DATA START
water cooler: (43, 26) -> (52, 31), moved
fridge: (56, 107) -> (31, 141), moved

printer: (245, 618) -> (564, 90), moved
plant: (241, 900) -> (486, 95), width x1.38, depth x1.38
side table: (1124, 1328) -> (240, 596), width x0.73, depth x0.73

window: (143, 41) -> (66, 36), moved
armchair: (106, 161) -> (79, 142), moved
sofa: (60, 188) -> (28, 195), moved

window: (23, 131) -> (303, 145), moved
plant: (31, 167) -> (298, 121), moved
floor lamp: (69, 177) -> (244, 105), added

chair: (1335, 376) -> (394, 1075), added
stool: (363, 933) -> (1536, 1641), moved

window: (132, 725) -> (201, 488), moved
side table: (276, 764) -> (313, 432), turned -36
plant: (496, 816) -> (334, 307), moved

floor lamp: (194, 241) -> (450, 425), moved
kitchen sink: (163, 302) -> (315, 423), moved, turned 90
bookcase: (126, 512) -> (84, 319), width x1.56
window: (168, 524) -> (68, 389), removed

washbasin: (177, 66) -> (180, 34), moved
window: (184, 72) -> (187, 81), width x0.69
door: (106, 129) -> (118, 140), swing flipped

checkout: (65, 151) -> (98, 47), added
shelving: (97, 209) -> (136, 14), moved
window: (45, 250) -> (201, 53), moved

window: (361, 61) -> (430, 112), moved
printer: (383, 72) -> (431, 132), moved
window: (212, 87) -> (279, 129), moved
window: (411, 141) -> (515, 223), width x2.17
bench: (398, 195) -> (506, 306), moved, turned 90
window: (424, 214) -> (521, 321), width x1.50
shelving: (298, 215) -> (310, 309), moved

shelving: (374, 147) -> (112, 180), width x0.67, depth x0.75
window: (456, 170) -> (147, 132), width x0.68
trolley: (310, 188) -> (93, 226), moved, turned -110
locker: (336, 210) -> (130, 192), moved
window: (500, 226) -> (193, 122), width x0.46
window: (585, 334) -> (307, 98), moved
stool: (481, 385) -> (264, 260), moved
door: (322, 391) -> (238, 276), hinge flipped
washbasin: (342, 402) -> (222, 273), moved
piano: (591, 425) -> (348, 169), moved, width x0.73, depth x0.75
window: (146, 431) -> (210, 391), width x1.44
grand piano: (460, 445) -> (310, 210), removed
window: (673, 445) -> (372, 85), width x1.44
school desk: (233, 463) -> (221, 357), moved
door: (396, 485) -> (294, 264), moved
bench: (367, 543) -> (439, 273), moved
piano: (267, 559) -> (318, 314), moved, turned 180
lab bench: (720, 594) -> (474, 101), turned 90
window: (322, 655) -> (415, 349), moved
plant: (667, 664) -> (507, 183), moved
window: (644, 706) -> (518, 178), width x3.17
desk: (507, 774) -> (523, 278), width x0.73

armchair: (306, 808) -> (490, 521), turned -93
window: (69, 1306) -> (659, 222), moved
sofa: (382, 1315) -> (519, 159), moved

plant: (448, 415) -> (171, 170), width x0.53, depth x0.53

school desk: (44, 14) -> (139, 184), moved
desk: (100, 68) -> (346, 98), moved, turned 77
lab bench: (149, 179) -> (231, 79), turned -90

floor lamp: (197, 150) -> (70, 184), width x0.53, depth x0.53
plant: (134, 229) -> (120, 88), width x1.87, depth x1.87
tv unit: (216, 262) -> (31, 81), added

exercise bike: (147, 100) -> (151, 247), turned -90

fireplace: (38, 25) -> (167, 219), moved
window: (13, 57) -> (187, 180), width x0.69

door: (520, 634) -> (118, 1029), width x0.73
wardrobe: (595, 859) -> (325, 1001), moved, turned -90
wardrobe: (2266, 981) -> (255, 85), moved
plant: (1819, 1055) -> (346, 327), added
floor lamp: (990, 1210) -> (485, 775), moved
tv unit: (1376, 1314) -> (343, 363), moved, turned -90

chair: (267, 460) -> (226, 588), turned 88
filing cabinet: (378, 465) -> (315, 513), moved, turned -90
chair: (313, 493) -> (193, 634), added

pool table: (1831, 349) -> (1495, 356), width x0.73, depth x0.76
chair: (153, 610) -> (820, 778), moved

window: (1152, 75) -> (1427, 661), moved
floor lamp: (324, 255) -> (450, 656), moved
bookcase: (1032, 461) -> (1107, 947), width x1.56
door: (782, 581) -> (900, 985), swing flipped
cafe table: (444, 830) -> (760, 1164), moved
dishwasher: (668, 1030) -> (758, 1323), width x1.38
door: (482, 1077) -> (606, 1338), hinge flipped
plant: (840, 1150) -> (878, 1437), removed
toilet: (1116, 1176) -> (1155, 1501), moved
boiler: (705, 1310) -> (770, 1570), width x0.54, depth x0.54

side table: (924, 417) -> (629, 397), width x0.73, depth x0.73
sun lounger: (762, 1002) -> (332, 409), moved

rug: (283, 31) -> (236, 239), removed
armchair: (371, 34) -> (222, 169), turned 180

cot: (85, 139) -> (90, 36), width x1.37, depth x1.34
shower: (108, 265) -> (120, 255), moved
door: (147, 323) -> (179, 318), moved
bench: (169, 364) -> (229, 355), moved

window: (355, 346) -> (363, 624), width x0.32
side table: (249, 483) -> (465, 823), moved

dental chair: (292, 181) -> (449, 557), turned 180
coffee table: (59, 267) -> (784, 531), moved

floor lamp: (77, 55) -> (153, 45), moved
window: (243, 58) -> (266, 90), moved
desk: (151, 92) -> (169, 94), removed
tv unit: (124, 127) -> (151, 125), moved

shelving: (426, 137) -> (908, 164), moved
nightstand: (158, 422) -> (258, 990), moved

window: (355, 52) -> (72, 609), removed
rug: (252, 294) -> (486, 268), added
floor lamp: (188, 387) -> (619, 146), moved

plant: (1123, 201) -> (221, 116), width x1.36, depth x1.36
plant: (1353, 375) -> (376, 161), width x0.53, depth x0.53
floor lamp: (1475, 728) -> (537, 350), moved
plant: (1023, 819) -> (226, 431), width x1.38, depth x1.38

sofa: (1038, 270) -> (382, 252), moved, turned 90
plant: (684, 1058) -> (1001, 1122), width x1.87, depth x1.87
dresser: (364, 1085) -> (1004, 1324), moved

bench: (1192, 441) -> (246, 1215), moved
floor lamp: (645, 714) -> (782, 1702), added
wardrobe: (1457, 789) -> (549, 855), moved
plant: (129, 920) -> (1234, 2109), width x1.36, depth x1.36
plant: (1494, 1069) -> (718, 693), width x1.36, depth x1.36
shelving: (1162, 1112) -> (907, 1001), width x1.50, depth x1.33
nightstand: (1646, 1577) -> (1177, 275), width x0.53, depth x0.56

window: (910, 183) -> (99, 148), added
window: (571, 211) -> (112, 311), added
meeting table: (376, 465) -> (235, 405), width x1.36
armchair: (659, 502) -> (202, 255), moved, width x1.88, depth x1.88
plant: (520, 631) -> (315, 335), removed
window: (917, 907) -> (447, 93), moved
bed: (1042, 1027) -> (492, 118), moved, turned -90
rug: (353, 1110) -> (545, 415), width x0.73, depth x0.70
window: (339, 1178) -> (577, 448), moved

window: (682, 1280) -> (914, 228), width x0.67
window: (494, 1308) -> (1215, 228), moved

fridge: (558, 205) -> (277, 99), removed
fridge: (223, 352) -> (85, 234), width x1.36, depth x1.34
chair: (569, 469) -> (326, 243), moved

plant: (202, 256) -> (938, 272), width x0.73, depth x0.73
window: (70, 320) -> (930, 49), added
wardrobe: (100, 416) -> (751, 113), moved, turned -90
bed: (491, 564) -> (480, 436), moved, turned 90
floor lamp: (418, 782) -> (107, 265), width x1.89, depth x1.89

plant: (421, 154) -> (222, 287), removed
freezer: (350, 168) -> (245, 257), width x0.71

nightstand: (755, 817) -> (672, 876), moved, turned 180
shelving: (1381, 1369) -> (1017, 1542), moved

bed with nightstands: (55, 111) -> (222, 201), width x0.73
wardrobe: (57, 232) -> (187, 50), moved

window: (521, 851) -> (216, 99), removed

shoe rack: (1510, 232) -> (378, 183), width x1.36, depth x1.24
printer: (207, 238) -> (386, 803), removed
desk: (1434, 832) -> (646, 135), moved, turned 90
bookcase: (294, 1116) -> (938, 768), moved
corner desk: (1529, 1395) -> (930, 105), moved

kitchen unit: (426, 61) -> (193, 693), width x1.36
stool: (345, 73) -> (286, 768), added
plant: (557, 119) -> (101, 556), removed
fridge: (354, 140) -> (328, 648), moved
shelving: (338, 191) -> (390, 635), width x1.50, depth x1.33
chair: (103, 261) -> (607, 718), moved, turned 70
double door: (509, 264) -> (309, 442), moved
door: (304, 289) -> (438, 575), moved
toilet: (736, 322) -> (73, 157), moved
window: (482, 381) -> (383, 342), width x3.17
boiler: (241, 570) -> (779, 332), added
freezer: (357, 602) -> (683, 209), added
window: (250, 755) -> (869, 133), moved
DATA END
* [WHAT THIS TASK INVOLVES]:
From the material above, retype precisely the lines between the line holding "armchair: (306, 808)" and the line holding "plant: (1819, 1055) -> (346, 327), added", inclusive, and nothing beyond them.

* [OUTPUT FOR THIS TASK]:
armchair: (306, 808) -> (490, 521), turned -93
window: (69, 1306) -> (659, 222), moved
sofa: (382, 1315) -> (519, 159), moved

plant: (448, 415) -> (171, 170), width x0.53, depth x0.53

school desk: (44, 14) -> (139, 184), moved
desk: (100, 68) -> (346, 98), moved, turned 77
lab bench: (149, 179) -> (231, 79), turned -90

floor lamp: (197, 150) -> (70, 184), width x0.53, depth x0.53
plant: (134, 229) -> (120, 88), width x1.87, depth x1.87
tv unit: (216, 262) -> (31, 81), added

exercise bike: (147, 100) -> (151, 247), turned -90

fireplace: (38, 25) -> (167, 219), moved
window: (13, 57) -> (187, 180), width x0.69

door: (520, 634) -> (118, 1029), width x0.73
wardrobe: (595, 859) -> (325, 1001), moved, turned -90
wardrobe: (2266, 981) -> (255, 85), moved
plant: (1819, 1055) -> (346, 327), added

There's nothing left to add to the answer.